- **Work to complete**:
What lines in the entries hold the string "moved"? List them.

- **Provided information**:
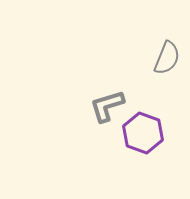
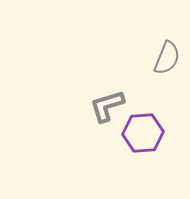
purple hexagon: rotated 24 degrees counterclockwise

---

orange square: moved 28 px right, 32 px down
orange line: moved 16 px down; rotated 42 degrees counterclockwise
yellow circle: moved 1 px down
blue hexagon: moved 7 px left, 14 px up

- **Result for this task**:
orange square: moved 28 px right, 32 px down
orange line: moved 16 px down; rotated 42 degrees counterclockwise
yellow circle: moved 1 px down
blue hexagon: moved 7 px left, 14 px up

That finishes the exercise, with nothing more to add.